PROMPT => Every picture should be left out, but the lines below must be repeated exactly.

[Stored dataset items]
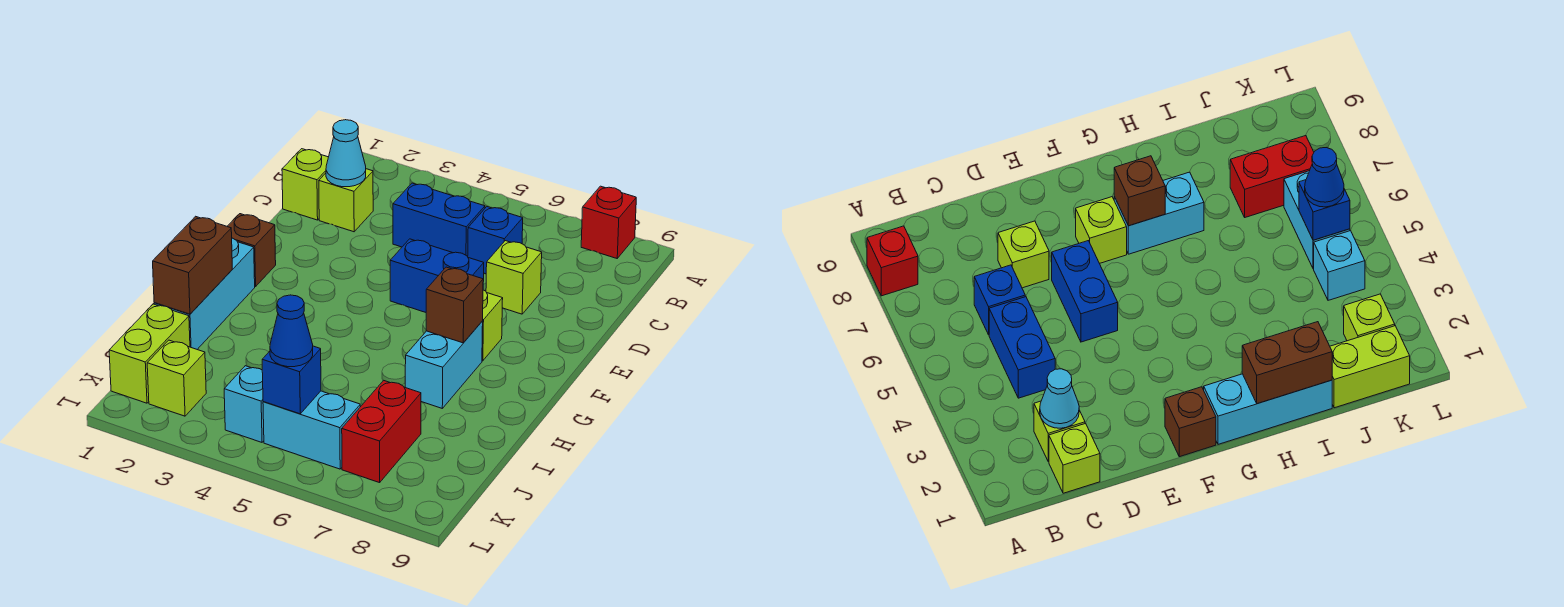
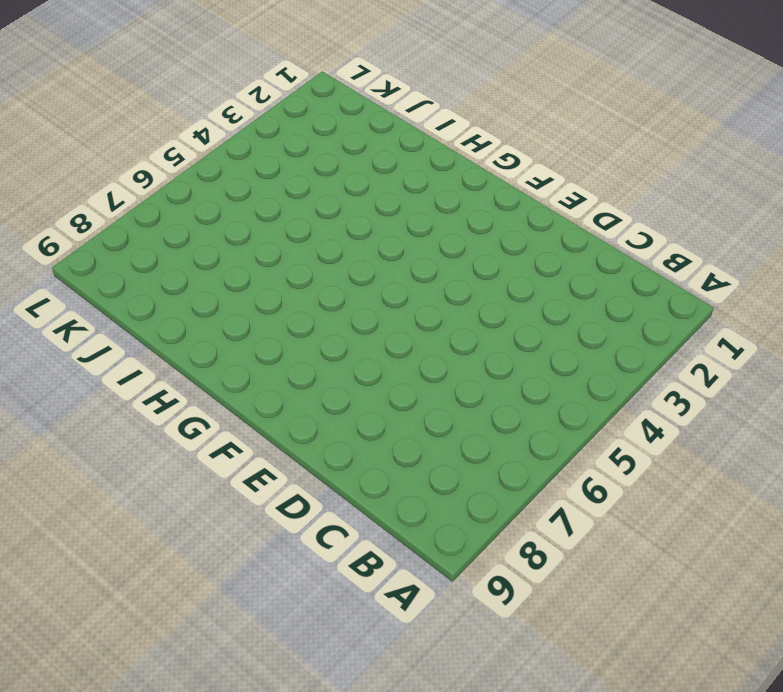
none -> red brick A8 level 1
none -> lime brick C1 level 1
none -> lime brick C2 level 1

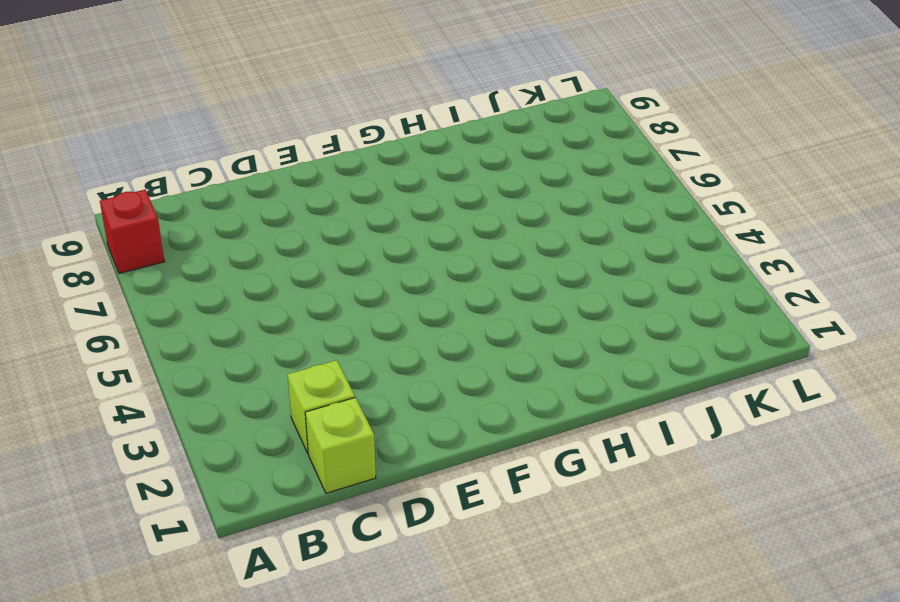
none -> blue brick C4:C5 level 1
none -> blue brick C6 level 1
none -> lime brick D7 level 1

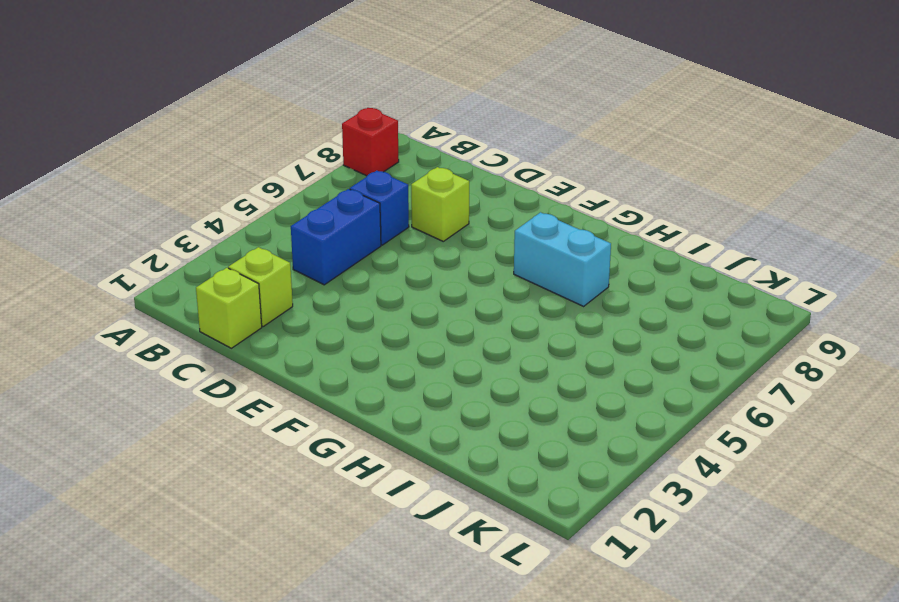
none -> blue brick E5:E6 level 1
none -> brown brick F1 level 1
none -> lime brick F7 level 1

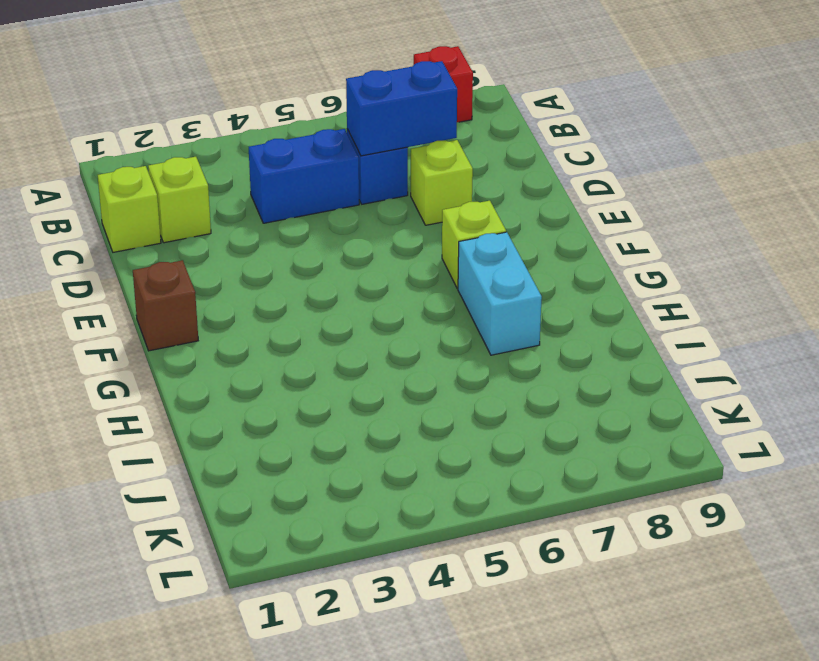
blue brick C6:C7 level 2 -> blue brick E5:E6 level 1
none -> cyan brick G1:I1 level 1
none -> lime brick J1:K1 level 1
none -> red brick J7:K7 level 1

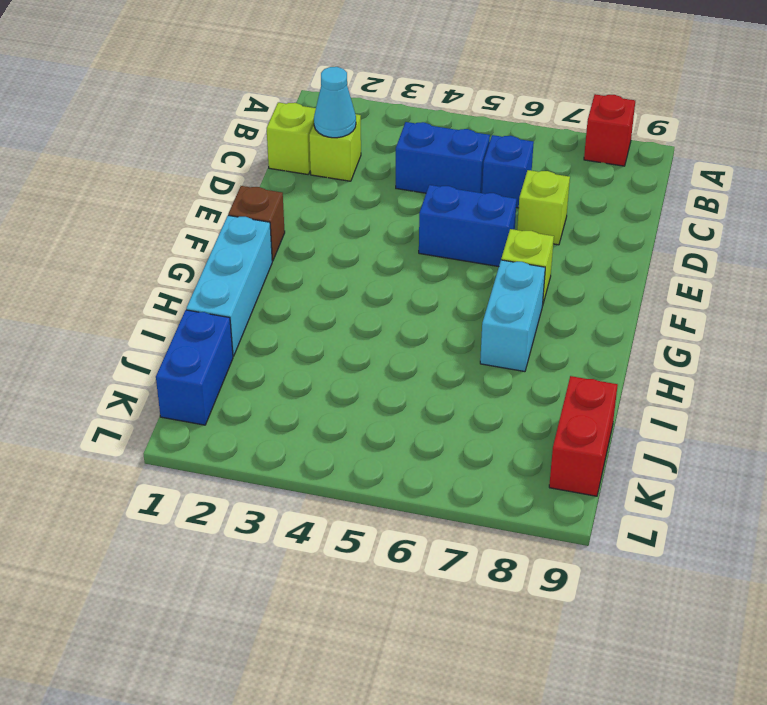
blue brick J1:K1 level 1 -> lime brick J1:K1 level 1
red brick J9:K9 level 1 -> red brick J7:K7 level 1
none -> lime brick K2 level 1
none -> cyan brick K4 level 1
none -> cyan brick K5:K6 level 1

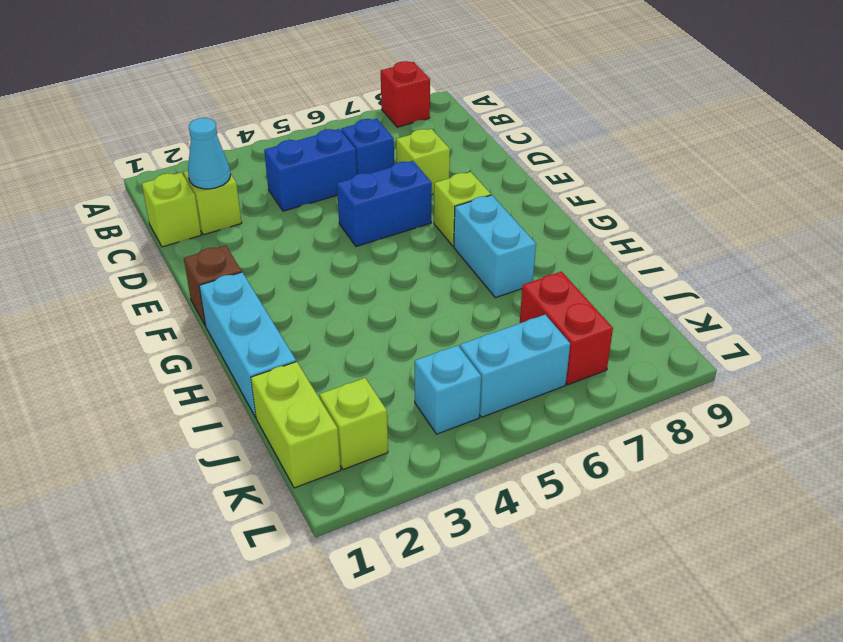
none -> brown brick G7 level 2
none -> brown brick H1:I1 level 2
none -> blue brick K5 level 2

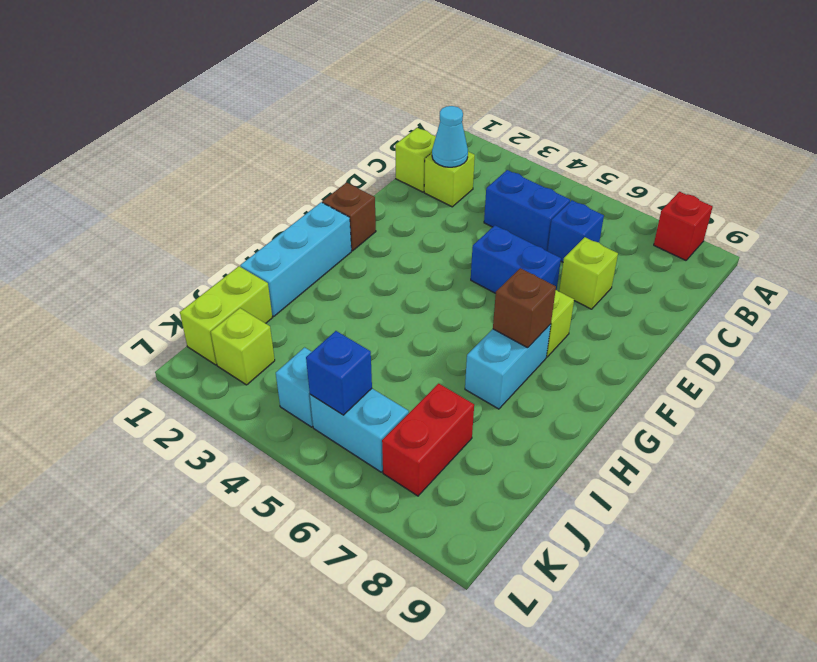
none -> brown brick H1:I1 level 2
none -> blue cone K5 level 3

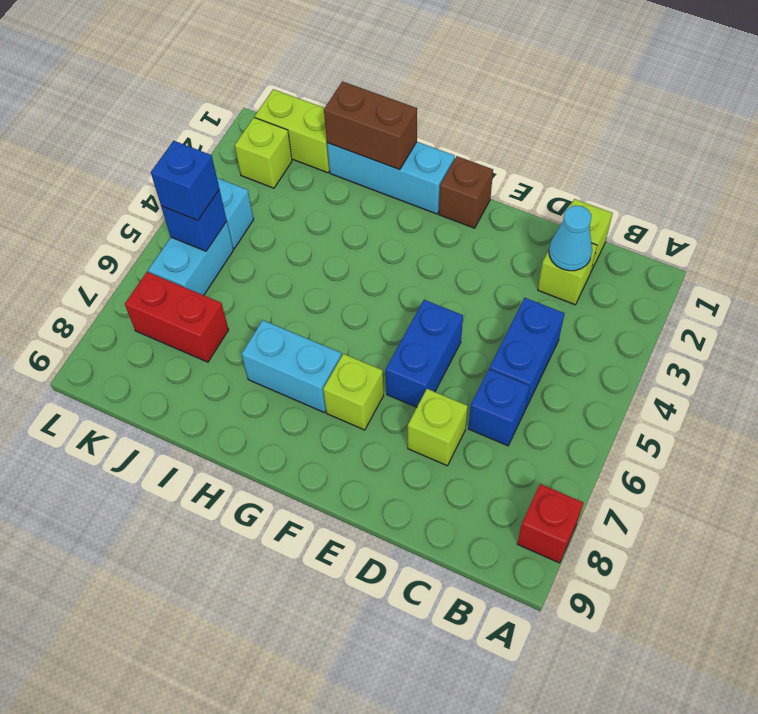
blue brick K5 level 3 -> blue cone K5 level 3
none -> brown brick G7 level 2

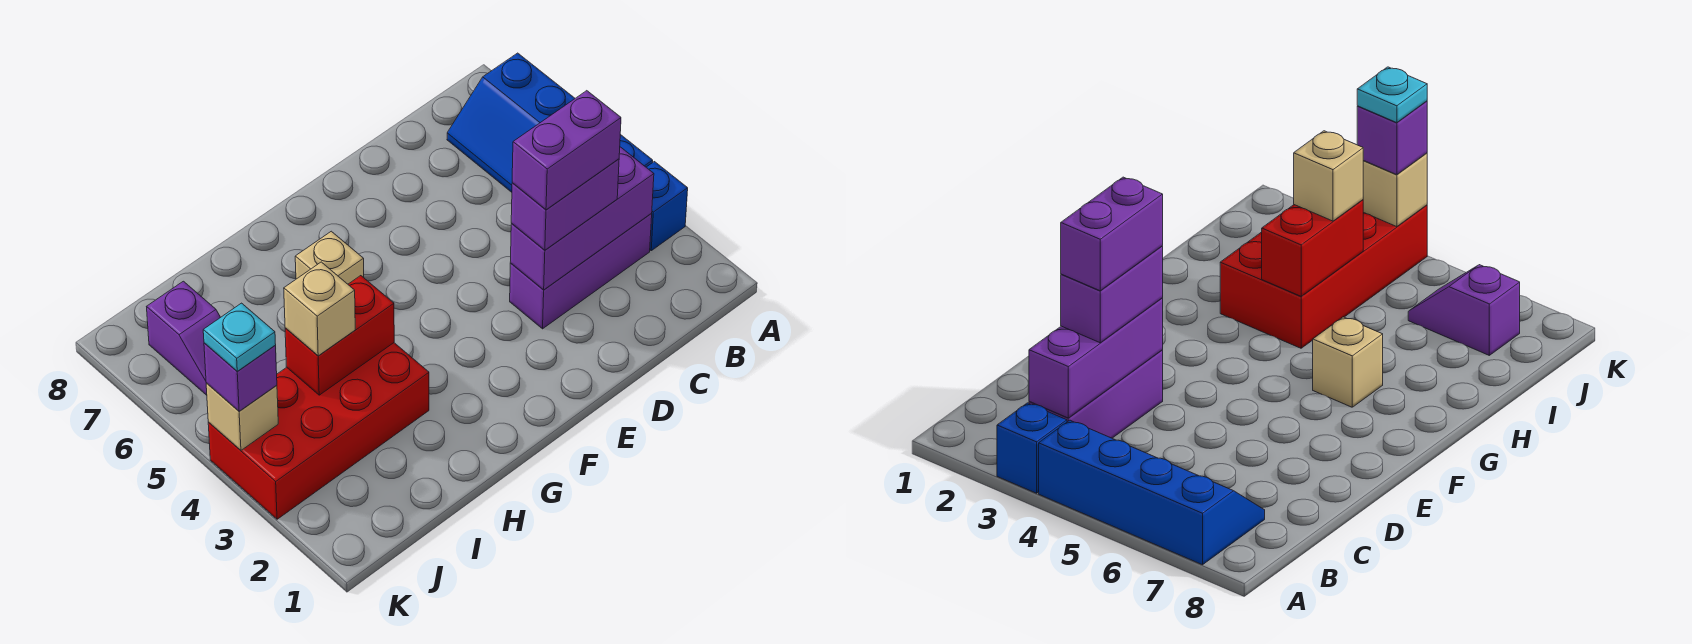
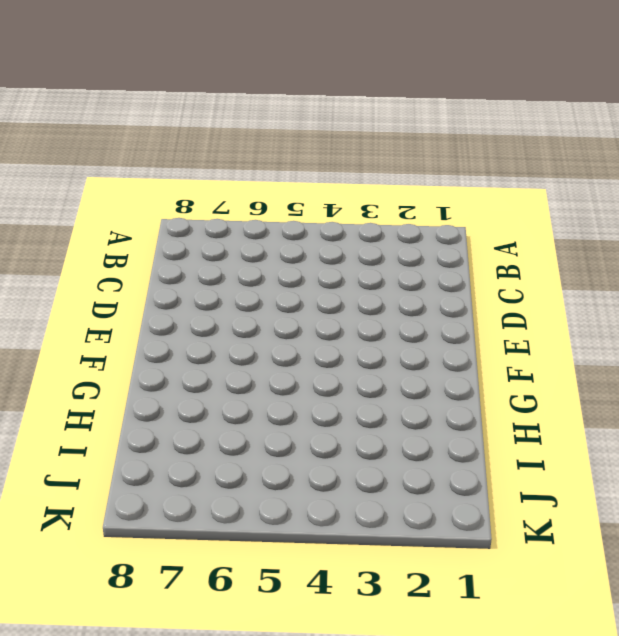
none -> blue brick A3 level 1
none -> blue slope A4:B7 level 1 top A
none -> purple brick B3:D3 level 1

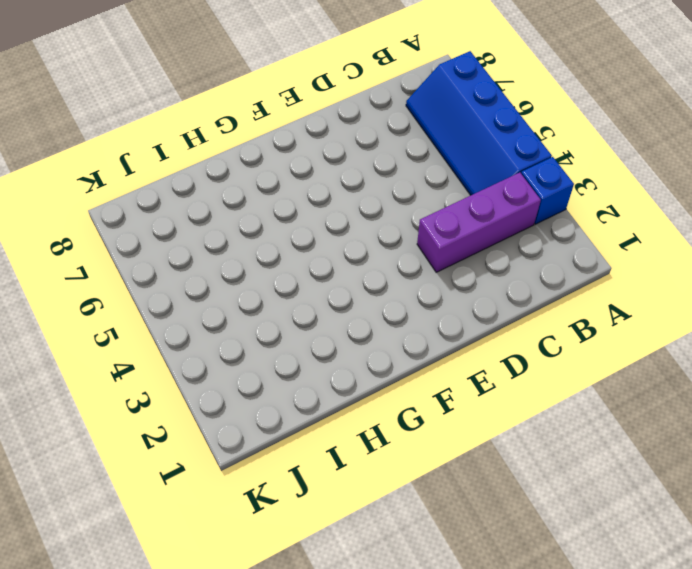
none -> tan brick G6 level 1
none -> red brick H3:K4 level 1
none -> purple slope J6:J7 level 1 top 7

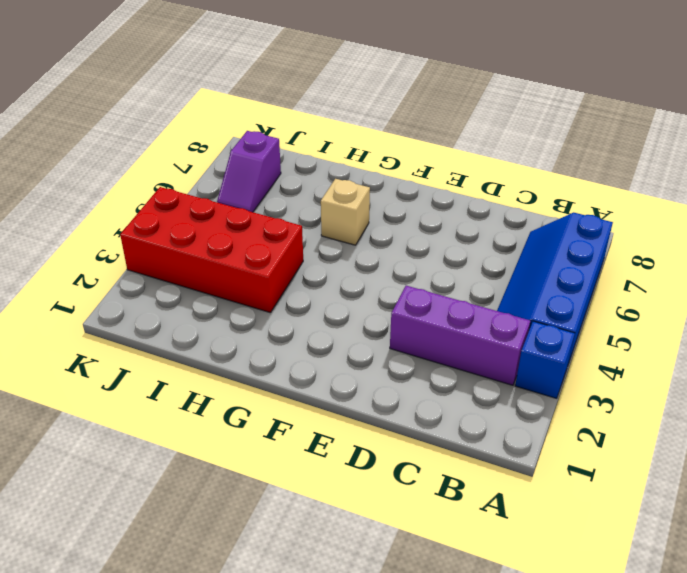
none -> purple brick B3:D3 level 2
none -> red brick H4:I4 level 2
none -> tan brick K4 level 2

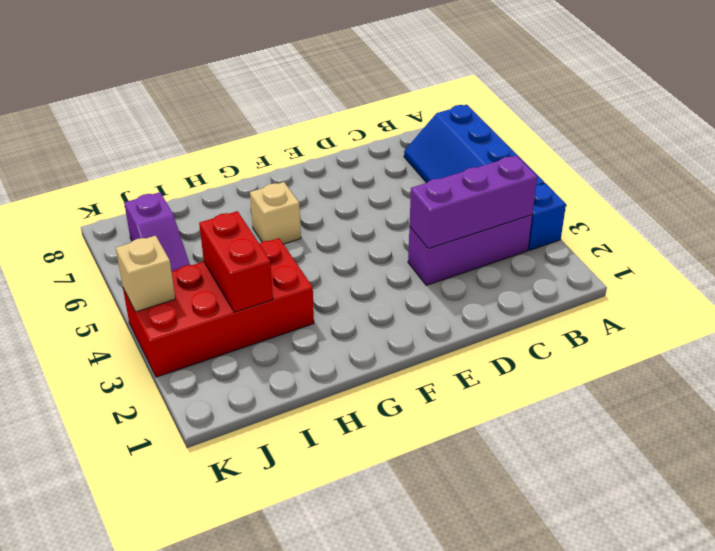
red brick I3:I4 level 2 -> red brick H4:I4 level 2
none -> purple brick C3:D3 level 3
none -> tan brick I4 level 3
none -> purple brick K4 level 3

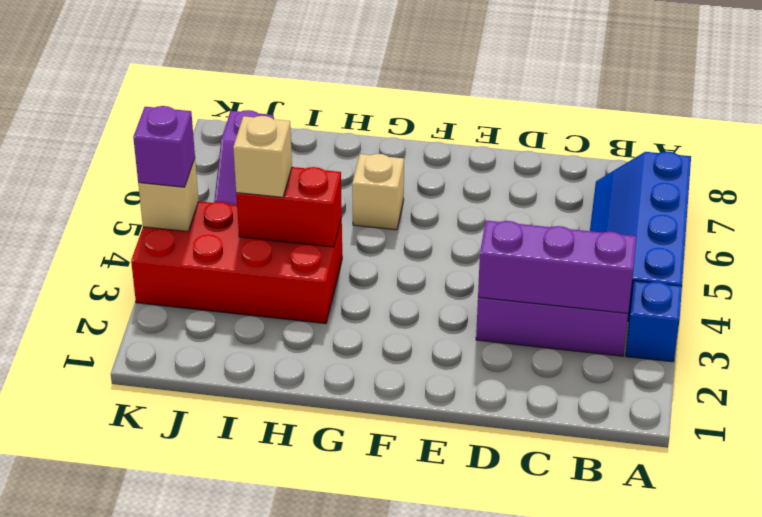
none -> purple brick C3:D3 level 3
none -> purple brick C3:D3 level 4
none -> cyan plate K4 level 4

RESPONSE BELOW =>
none -> red brick A8 level 1
none -> lime brick C1 level 1
none -> lime brick C2 level 1

none -> blue brick C4:C5 level 1
none -> blue brick C6 level 1
none -> lime brick D7 level 1

none -> blue brick E5:E6 level 1
none -> brown brick F1 level 1
none -> lime brick F7 level 1

blue brick C6:C7 level 2 -> blue brick E5:E6 level 1
none -> cyan brick G1:I1 level 1
none -> lime brick J1:K1 level 1
none -> red brick J7:K7 level 1

blue brick J1:K1 level 1 -> lime brick J1:K1 level 1
red brick J9:K9 level 1 -> red brick J7:K7 level 1
none -> lime brick K2 level 1
none -> cyan brick K4 level 1
none -> cyan brick K5:K6 level 1

none -> brown brick G7 level 2
none -> brown brick H1:I1 level 2
none -> blue brick K5 level 2

none -> brown brick H1:I1 level 2
none -> blue cone K5 level 3

blue brick K5 level 3 -> blue cone K5 level 3
none -> brown brick G7 level 2

none -> blue brick A3 level 1
none -> blue slope A4:B7 level 1 top A
none -> purple brick B3:D3 level 1

none -> tan brick G6 level 1
none -> red brick H3:K4 level 1
none -> purple slope J6:J7 level 1 top 7

none -> purple brick B3:D3 level 2
none -> red brick H4:I4 level 2
none -> tan brick K4 level 2

red brick I3:I4 level 2 -> red brick H4:I4 level 2
none -> purple brick C3:D3 level 3
none -> tan brick I4 level 3
none -> purple brick K4 level 3

none -> purple brick C3:D3 level 3
none -> purple brick C3:D3 level 4
none -> cyan plate K4 level 4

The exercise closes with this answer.